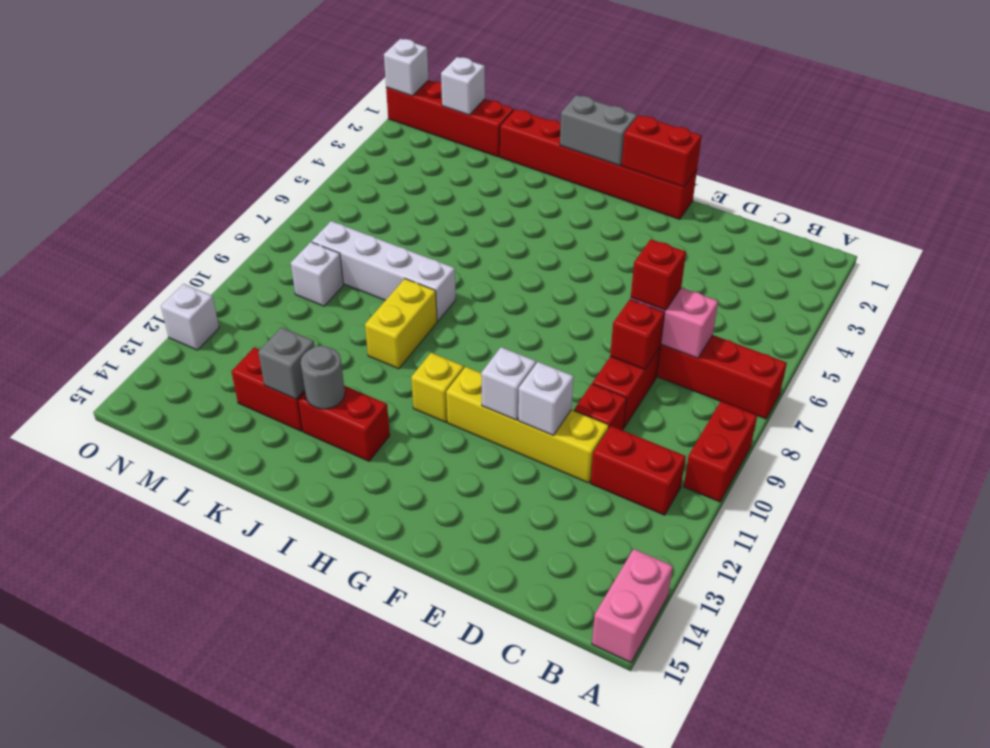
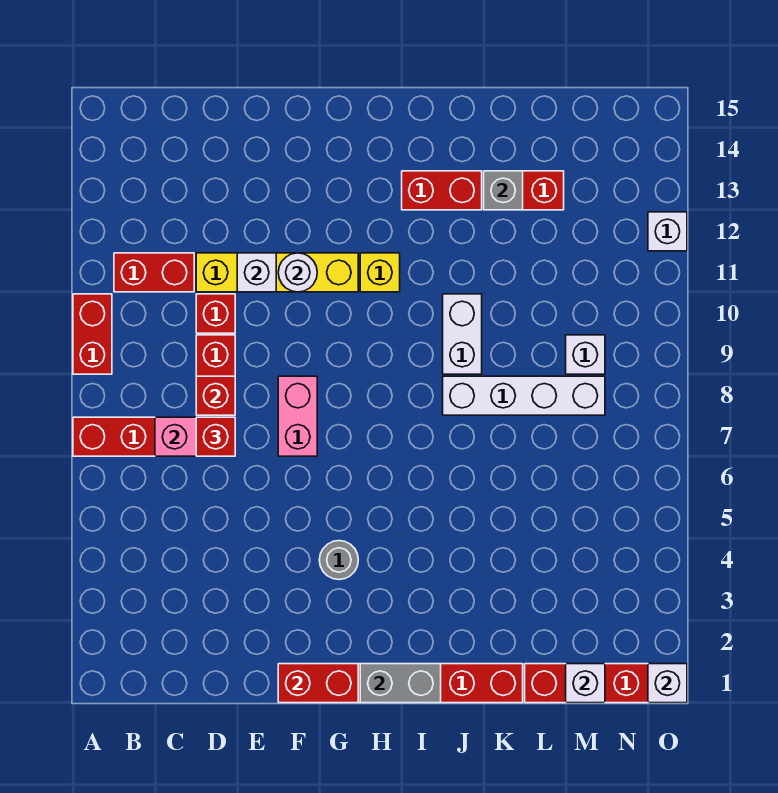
pink brick A14:A15 level 1 -> pink brick F7:F8 level 1
white brick F11 level 2 -> white round brick F11 level 2
yellow brick J9:J10 level 1 -> white brick J9:J10 level 1
grey round brick J13 level 2 -> grey round brick G4 level 1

###

Return, word for word, each line from the one that contains "white brick F11" through the end of the listing above.

white brick F11 level 2 -> white round brick F11 level 2
yellow brick J9:J10 level 1 -> white brick J9:J10 level 1
grey round brick J13 level 2 -> grey round brick G4 level 1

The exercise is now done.